• **AVAILABLE RECORDS**:
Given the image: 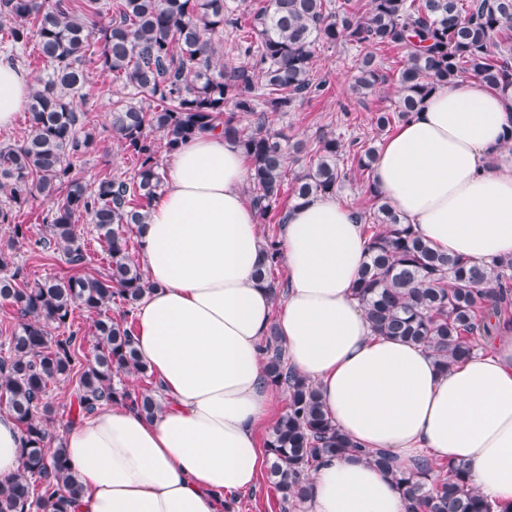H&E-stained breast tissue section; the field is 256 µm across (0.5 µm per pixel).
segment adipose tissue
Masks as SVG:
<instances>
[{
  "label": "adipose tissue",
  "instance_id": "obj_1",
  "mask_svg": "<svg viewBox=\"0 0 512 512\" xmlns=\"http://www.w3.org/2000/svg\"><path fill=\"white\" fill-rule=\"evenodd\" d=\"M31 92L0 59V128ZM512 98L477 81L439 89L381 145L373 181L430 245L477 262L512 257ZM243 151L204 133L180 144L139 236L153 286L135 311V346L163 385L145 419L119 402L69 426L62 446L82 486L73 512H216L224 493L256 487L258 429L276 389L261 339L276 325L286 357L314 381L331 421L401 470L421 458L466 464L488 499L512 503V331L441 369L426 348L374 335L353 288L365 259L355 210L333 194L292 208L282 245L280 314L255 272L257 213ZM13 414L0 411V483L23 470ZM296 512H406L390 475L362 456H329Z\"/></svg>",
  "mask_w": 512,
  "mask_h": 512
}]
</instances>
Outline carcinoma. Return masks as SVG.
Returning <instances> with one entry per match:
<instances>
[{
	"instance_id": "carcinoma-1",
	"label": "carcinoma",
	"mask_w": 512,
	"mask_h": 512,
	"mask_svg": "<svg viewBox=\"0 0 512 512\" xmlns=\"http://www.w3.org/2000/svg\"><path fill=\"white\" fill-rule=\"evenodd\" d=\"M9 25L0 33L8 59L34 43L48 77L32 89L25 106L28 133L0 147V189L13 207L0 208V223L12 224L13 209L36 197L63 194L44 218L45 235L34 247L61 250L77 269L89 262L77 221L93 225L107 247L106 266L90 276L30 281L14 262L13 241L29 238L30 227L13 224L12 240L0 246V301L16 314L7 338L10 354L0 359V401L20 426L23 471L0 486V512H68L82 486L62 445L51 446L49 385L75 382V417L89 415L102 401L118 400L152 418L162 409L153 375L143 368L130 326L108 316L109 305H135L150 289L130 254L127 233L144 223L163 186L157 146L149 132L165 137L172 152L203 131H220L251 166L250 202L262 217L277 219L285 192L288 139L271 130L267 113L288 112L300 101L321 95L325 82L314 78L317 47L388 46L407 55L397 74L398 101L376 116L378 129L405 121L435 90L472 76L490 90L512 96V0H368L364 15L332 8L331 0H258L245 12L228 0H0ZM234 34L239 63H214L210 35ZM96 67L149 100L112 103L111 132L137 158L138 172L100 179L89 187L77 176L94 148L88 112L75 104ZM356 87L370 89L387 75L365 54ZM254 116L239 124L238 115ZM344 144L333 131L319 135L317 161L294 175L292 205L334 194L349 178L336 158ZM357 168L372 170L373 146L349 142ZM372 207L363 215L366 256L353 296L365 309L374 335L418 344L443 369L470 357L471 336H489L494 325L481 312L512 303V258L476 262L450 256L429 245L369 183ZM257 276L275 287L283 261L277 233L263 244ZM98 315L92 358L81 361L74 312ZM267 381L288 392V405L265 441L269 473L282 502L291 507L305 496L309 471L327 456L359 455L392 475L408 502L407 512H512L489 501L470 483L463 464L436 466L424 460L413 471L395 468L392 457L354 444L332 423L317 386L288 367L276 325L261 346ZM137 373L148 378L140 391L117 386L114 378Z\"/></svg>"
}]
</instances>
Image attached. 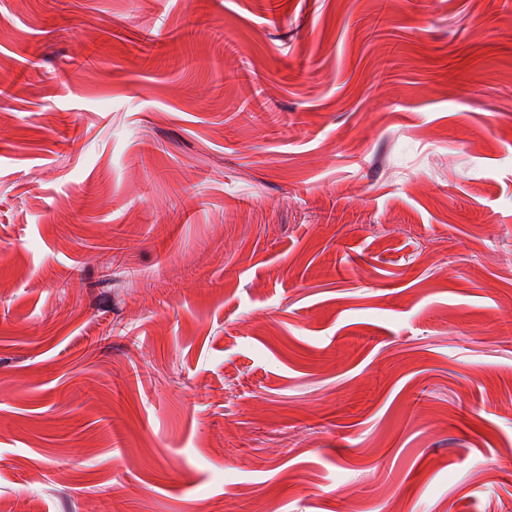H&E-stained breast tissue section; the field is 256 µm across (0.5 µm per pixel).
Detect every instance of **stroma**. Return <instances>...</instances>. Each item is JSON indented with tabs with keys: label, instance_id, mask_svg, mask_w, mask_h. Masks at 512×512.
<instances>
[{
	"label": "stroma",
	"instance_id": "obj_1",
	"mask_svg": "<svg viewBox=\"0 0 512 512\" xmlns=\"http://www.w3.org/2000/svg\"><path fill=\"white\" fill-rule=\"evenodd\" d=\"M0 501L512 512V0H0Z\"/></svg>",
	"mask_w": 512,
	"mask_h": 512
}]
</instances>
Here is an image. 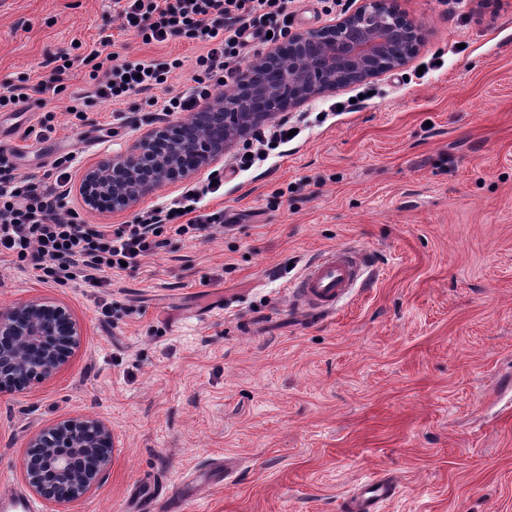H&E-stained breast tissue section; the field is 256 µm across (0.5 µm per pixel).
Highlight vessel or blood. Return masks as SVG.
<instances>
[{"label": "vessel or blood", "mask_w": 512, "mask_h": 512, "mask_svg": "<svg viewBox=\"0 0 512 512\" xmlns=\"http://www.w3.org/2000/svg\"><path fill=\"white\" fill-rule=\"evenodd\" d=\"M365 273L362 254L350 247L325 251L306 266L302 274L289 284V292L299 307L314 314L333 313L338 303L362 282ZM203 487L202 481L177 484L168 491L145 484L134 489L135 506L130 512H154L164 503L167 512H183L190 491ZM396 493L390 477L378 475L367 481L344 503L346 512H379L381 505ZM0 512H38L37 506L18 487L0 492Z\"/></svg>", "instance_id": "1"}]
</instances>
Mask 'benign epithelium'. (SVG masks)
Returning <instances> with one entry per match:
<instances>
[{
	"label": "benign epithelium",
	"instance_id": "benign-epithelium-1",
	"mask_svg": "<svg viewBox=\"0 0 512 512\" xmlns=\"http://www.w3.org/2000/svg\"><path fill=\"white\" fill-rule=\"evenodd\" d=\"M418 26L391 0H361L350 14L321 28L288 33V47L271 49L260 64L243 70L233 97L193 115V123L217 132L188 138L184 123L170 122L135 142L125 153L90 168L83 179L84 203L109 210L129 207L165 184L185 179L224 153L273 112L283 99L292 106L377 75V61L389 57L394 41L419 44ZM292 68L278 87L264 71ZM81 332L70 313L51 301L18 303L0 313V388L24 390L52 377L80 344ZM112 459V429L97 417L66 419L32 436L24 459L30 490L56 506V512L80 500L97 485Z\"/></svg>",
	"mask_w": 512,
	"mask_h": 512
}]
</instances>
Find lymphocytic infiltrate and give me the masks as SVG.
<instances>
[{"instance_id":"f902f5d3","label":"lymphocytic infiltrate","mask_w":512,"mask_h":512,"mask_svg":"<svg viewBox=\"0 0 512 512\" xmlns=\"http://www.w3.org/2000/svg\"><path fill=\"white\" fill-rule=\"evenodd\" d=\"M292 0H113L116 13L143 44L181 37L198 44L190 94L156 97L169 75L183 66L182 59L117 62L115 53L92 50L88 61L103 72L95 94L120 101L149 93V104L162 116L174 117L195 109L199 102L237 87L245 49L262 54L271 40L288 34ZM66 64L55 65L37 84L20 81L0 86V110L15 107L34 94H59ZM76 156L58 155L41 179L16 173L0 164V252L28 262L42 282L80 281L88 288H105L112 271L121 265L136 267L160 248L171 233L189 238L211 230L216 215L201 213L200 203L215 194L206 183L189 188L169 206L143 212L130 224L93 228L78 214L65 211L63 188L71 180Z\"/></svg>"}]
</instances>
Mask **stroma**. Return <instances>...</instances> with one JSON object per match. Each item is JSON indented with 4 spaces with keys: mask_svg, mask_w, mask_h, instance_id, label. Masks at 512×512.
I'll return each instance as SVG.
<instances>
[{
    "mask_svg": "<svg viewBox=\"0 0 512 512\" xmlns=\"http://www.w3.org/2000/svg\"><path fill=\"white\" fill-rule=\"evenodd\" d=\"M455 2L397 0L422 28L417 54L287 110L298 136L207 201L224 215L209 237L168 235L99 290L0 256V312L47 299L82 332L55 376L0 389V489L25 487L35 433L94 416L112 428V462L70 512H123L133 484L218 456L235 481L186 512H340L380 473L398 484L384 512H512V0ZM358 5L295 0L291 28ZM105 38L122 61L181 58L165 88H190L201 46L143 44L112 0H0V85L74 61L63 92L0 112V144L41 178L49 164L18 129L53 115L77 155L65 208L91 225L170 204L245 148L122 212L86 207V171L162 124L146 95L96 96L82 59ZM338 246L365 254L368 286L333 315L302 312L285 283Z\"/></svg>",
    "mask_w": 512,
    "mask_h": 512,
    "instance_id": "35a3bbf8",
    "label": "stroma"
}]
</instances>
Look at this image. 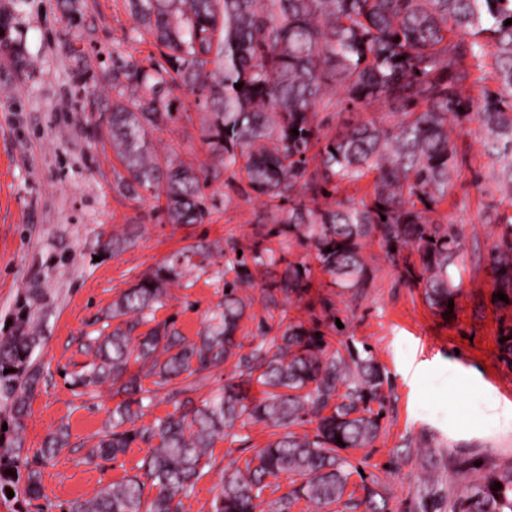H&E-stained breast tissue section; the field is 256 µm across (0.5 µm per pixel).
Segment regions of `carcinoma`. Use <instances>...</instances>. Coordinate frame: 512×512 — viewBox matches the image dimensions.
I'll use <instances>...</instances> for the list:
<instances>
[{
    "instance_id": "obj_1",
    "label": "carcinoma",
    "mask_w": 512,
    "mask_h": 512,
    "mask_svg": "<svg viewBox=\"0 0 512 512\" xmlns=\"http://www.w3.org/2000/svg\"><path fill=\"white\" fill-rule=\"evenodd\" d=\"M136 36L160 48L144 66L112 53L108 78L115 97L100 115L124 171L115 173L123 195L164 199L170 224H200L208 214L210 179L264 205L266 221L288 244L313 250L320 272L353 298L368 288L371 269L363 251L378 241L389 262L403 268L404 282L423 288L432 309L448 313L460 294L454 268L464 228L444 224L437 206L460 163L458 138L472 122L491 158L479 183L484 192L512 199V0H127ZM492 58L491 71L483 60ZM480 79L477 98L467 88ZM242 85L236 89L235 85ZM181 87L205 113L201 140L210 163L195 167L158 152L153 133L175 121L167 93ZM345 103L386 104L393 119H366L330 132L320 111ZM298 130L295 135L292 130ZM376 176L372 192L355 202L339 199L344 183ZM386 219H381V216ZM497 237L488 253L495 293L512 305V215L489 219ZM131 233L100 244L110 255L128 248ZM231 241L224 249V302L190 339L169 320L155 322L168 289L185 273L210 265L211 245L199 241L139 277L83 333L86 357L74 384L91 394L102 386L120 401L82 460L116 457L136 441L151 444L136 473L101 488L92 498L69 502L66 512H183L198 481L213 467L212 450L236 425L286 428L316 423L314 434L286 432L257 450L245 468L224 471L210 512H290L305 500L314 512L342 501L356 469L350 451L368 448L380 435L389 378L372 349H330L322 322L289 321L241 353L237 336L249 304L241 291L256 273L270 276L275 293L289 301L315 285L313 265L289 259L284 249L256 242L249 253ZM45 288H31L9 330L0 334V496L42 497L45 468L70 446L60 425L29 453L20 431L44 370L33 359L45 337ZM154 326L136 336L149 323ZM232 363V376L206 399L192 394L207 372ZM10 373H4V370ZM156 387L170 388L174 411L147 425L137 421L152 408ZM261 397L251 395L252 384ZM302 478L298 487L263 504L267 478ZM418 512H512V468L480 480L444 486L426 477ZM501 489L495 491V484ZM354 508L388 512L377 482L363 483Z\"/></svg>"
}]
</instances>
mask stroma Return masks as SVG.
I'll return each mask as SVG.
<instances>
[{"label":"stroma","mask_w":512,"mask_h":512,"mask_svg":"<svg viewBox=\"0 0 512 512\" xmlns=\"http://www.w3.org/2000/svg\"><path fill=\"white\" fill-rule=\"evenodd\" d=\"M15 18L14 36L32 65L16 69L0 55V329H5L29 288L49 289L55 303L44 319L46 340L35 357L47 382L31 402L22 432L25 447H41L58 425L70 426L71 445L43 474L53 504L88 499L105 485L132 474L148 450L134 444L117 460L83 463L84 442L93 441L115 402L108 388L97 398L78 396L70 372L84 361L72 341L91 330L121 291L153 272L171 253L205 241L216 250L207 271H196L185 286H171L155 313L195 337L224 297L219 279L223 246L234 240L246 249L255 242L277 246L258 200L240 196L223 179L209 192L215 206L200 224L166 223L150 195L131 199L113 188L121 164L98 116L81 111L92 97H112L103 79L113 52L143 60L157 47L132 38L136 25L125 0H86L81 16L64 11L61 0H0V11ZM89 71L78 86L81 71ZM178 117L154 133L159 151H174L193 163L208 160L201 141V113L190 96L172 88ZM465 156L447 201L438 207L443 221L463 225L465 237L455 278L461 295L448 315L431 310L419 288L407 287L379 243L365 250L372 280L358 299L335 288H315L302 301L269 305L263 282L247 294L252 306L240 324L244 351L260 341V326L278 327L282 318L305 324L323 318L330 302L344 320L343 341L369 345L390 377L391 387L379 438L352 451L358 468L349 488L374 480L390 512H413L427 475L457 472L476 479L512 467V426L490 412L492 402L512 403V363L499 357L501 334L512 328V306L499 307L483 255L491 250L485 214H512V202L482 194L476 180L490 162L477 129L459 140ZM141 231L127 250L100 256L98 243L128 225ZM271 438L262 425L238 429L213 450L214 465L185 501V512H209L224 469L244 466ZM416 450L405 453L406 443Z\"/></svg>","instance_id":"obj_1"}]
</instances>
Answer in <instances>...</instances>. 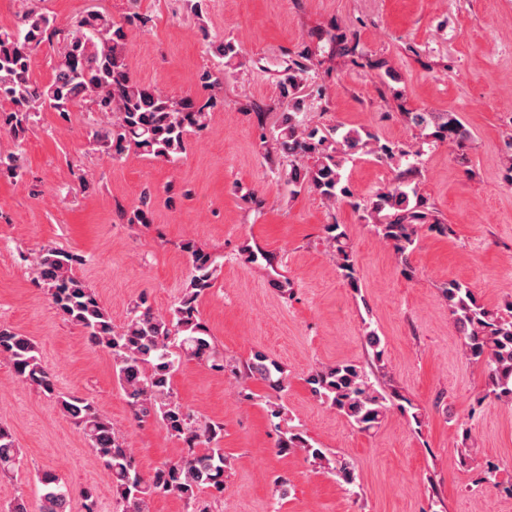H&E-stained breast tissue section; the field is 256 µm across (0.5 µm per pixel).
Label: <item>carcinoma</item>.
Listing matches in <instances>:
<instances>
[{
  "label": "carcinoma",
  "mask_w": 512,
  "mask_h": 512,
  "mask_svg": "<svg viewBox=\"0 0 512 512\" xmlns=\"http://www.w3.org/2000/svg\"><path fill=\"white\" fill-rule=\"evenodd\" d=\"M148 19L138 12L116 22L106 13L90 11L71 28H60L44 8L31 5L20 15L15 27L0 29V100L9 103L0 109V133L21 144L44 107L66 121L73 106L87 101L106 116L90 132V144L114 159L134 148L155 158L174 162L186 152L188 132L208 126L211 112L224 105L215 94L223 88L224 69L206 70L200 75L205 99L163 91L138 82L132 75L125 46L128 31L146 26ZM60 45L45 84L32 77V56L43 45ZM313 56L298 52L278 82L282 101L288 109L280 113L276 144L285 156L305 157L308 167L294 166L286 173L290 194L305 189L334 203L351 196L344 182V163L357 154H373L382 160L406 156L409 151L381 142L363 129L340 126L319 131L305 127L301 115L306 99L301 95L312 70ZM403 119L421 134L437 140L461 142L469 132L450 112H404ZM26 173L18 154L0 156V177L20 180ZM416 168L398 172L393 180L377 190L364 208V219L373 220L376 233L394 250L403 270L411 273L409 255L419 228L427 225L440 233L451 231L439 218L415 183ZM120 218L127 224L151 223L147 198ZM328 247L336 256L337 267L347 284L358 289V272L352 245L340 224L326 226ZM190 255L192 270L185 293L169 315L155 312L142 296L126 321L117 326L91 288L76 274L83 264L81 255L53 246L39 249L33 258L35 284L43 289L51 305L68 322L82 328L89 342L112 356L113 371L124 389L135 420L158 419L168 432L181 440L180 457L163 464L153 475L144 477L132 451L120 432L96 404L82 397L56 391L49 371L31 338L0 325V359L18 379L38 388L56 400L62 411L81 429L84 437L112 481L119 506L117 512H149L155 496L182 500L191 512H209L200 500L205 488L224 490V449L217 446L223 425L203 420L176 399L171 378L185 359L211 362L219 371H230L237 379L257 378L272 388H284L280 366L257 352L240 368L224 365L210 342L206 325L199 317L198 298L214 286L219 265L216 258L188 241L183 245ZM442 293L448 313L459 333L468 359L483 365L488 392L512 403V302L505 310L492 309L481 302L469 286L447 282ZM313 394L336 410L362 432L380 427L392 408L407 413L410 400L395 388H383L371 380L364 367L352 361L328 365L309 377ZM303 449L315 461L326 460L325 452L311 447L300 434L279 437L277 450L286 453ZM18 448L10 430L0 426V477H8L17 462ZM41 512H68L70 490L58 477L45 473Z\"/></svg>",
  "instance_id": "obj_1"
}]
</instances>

• **TASK DIRECTIONS**: Report each line in the preceding entries that holds the string "blood".

• **RESULT FOR THIS EXERCISE**:
Highlight vessel or blood. Return masks as SVG.
[{"label": "vessel or blood", "mask_w": 512, "mask_h": 512, "mask_svg": "<svg viewBox=\"0 0 512 512\" xmlns=\"http://www.w3.org/2000/svg\"><path fill=\"white\" fill-rule=\"evenodd\" d=\"M365 273L362 254L350 247L325 251L306 266L302 274L289 284V292L299 307L314 314L333 313L338 303L362 282ZM203 487L202 481L177 484L168 491L145 484L134 489L135 506L130 512H154L164 503L167 512H183L190 491ZM396 493L390 477L378 475L367 481L344 503L346 512H379L381 505ZM0 512H38L37 506L18 487L0 492Z\"/></svg>", "instance_id": "1"}]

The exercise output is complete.